_YOUR TASK_.
Look through the records, and whenever a line includes the word "yellow", copy it.

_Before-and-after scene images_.

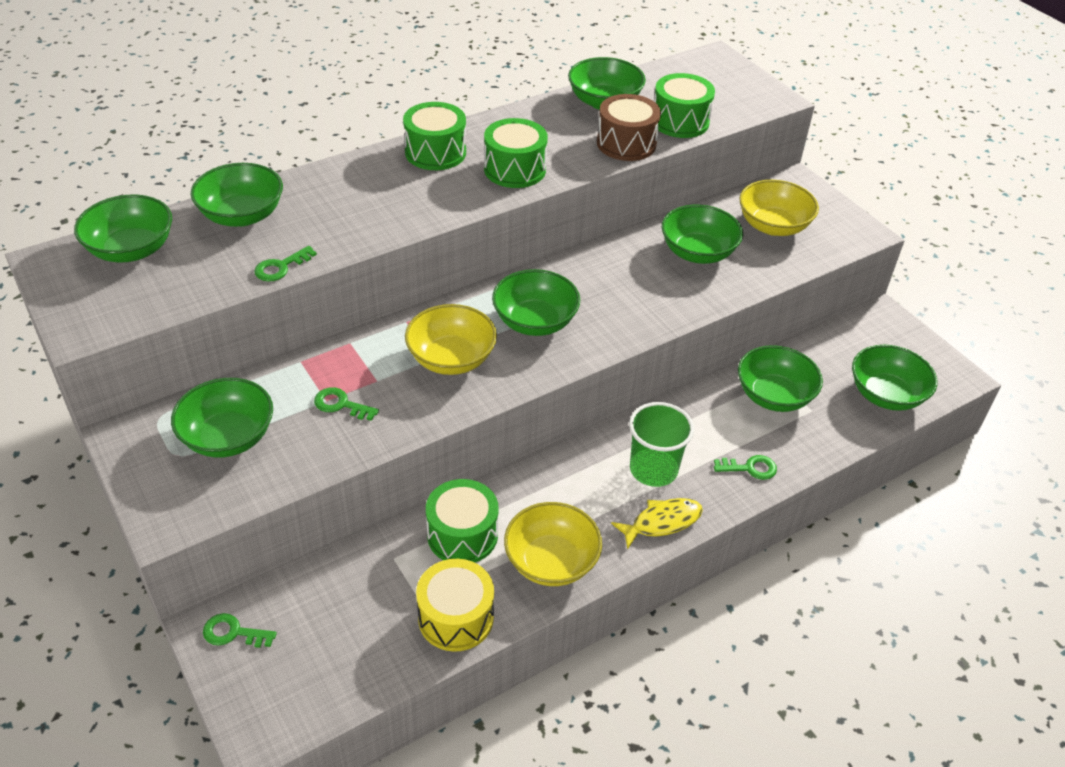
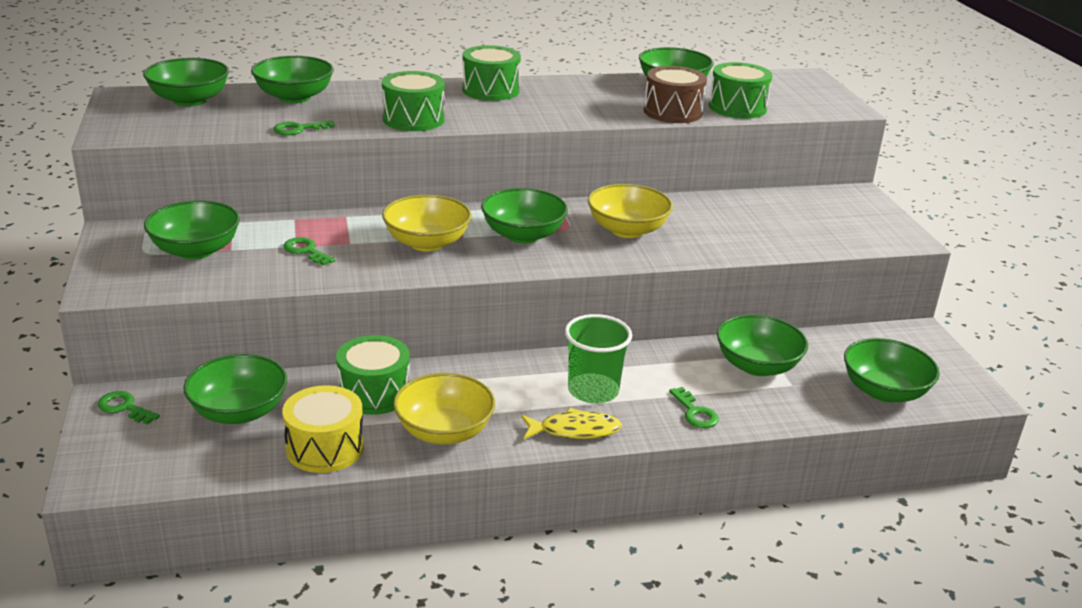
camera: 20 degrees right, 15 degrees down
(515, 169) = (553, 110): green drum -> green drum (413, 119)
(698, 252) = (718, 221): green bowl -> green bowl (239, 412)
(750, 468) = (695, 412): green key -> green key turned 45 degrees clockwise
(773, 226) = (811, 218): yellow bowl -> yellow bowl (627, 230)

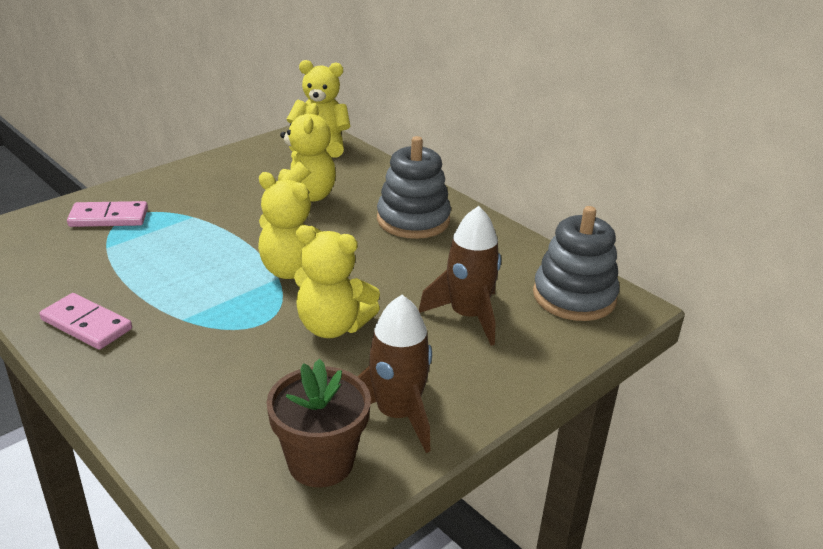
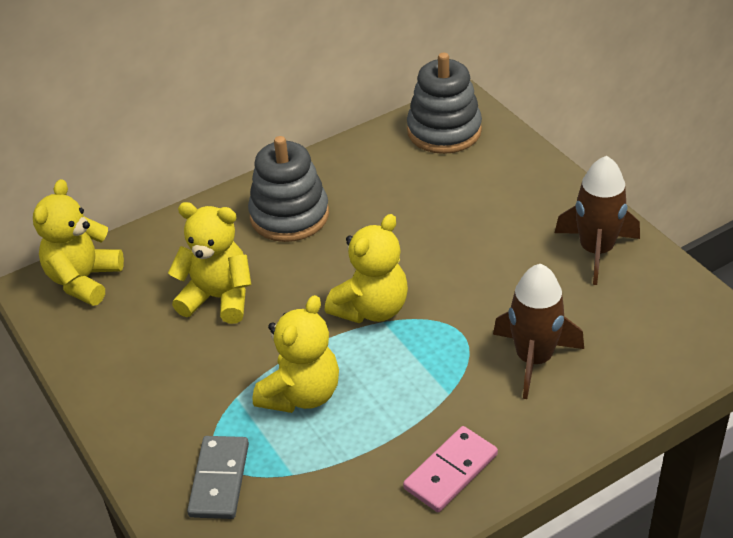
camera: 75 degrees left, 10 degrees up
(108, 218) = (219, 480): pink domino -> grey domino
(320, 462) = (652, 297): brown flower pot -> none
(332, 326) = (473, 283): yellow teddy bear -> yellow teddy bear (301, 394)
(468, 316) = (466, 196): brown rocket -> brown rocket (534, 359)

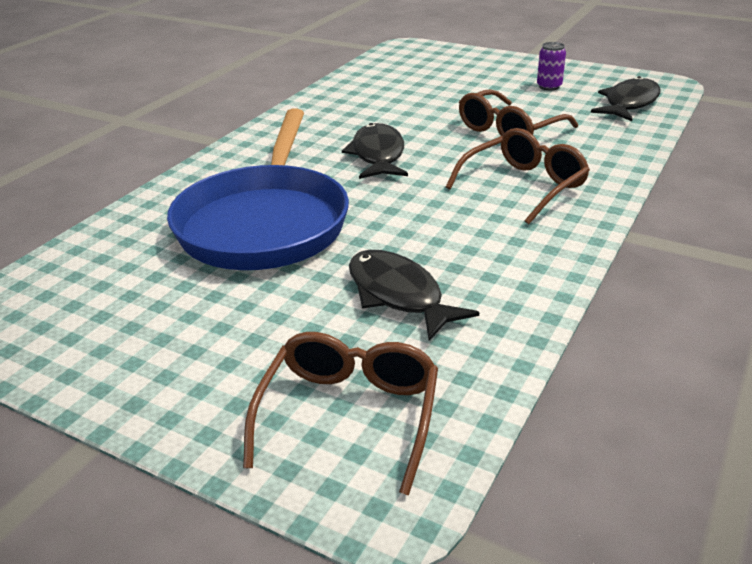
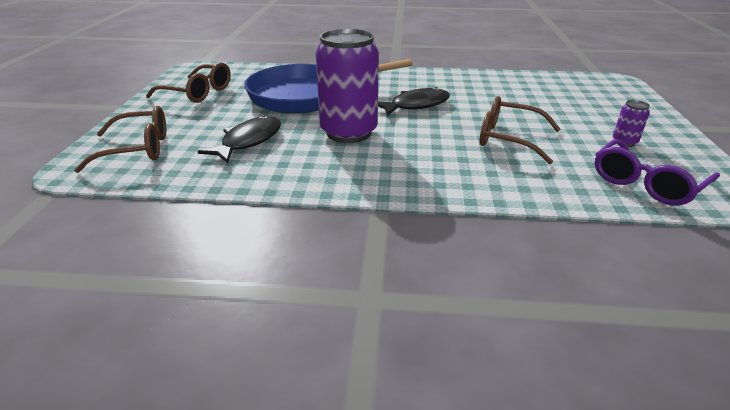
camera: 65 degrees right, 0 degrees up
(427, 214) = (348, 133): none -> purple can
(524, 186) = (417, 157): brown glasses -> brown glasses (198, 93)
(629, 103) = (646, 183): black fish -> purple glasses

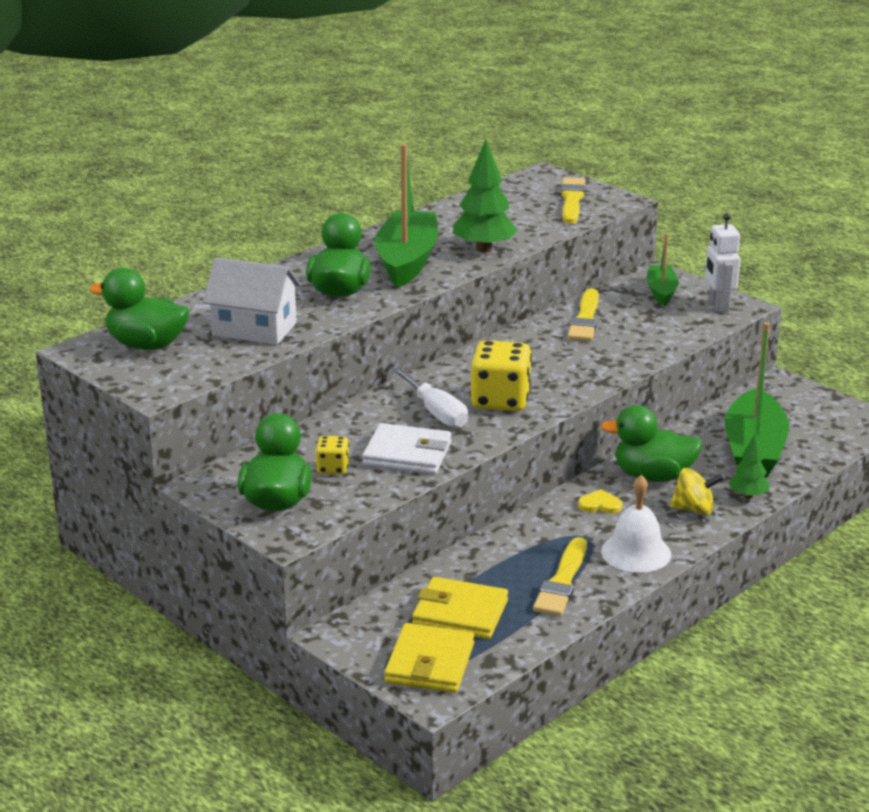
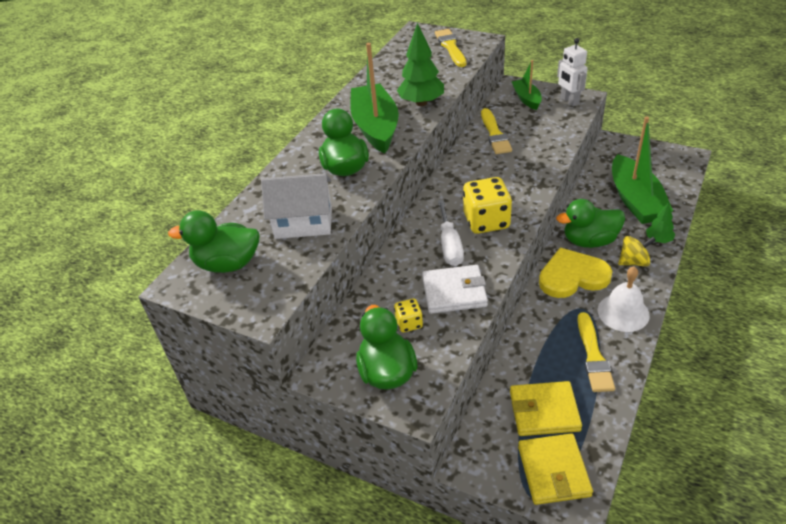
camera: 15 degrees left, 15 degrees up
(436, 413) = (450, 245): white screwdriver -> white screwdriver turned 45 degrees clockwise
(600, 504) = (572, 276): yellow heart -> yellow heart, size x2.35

_RESPONSE TO THE EXERCISE_.
(773, 226) = (811, 218): yellow bowl -> yellow bowl (627, 230)
(332, 326) = (473, 283): yellow teddy bear -> yellow teddy bear (301, 394)
(600, 504) = (572, 276): yellow heart -> yellow heart, size x2.35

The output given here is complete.